::: Dataset records :::
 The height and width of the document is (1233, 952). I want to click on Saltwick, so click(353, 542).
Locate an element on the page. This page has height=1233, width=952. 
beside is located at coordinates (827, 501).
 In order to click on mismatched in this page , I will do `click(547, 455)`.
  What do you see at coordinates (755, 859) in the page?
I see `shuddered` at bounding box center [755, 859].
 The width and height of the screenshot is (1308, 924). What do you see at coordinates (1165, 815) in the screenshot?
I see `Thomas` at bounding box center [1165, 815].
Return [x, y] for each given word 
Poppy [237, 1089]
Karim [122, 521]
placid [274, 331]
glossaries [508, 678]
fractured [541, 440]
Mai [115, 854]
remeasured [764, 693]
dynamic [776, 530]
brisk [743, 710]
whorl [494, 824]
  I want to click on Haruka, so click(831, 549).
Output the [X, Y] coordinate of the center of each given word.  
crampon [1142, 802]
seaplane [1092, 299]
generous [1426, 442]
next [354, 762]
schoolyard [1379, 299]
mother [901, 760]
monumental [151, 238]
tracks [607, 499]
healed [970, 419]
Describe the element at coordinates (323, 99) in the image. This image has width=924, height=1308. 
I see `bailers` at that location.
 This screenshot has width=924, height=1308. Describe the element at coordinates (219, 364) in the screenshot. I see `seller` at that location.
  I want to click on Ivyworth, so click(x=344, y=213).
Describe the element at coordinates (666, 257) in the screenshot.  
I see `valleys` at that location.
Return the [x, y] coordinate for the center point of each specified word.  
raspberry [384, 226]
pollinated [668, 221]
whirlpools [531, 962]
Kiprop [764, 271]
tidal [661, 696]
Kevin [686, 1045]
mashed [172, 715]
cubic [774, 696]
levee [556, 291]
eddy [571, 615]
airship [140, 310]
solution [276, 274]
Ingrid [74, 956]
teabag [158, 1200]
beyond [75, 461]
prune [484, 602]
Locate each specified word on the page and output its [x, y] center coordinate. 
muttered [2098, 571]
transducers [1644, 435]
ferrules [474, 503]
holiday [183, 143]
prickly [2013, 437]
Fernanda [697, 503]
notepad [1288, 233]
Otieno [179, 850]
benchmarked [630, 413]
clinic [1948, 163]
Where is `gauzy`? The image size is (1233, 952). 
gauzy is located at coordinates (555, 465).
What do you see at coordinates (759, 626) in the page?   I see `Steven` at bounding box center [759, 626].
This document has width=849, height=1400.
:::
Reproduce, word for word, the lines of the records above between the line holding "Mai [115, 854]" and the line holding "I want to click on Ivyworth, so", inclusive.

## Written answer
Mai [115, 854]
remeasured [764, 693]
dynamic [776, 530]
brisk [743, 710]
whorl [494, 824]
  I want to click on Haruka, so click(831, 549).
Output the [X, Y] coordinate of the center of each given word.  
crampon [1142, 802]
seaplane [1092, 299]
generous [1426, 442]
next [354, 762]
schoolyard [1379, 299]
mother [901, 760]
monumental [151, 238]
tracks [607, 499]
healed [970, 419]
Describe the element at coordinates (323, 99) in the image. This image has width=924, height=1308. 
I see `bailers` at that location.
 This screenshot has width=924, height=1308. Describe the element at coordinates (219, 364) in the screenshot. I see `seller` at that location.
  I want to click on Ivyworth, so click(x=344, y=213).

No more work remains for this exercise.